#### Supplied information ####
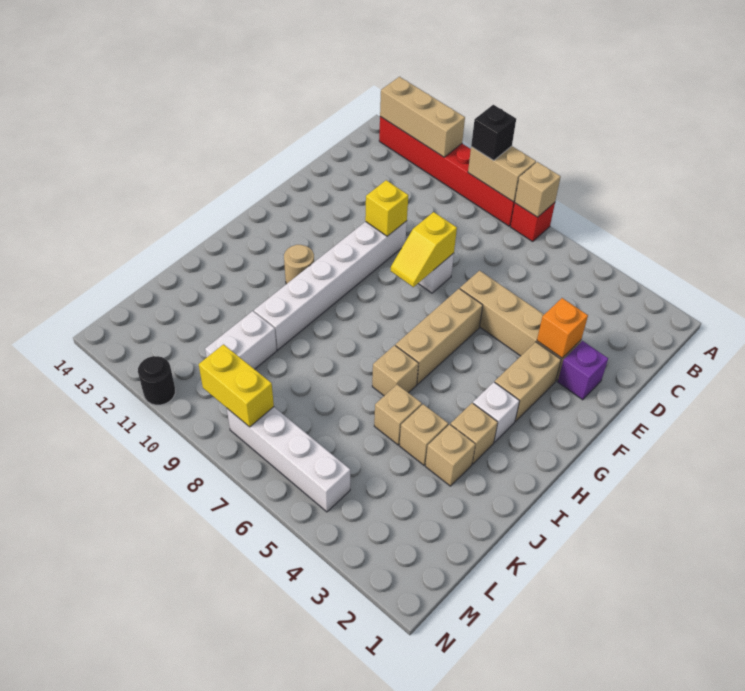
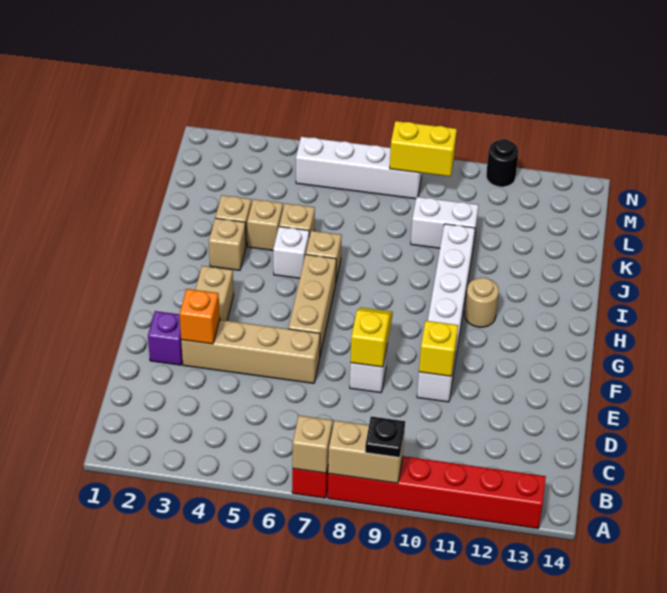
black brick A9 level 3 -> black plate A9 level 3
tan brick A11:A13 level 2 -> none
white brick H3 level 1 -> white brick I5 level 1
white brick K10:L10 level 1 -> white brick K9:K10 level 1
####
» **Problem statement**
Where a line above contains the word "white", copy that line.

» **The answer**
white brick H3 level 1 -> white brick I5 level 1
white brick K10:L10 level 1 -> white brick K9:K10 level 1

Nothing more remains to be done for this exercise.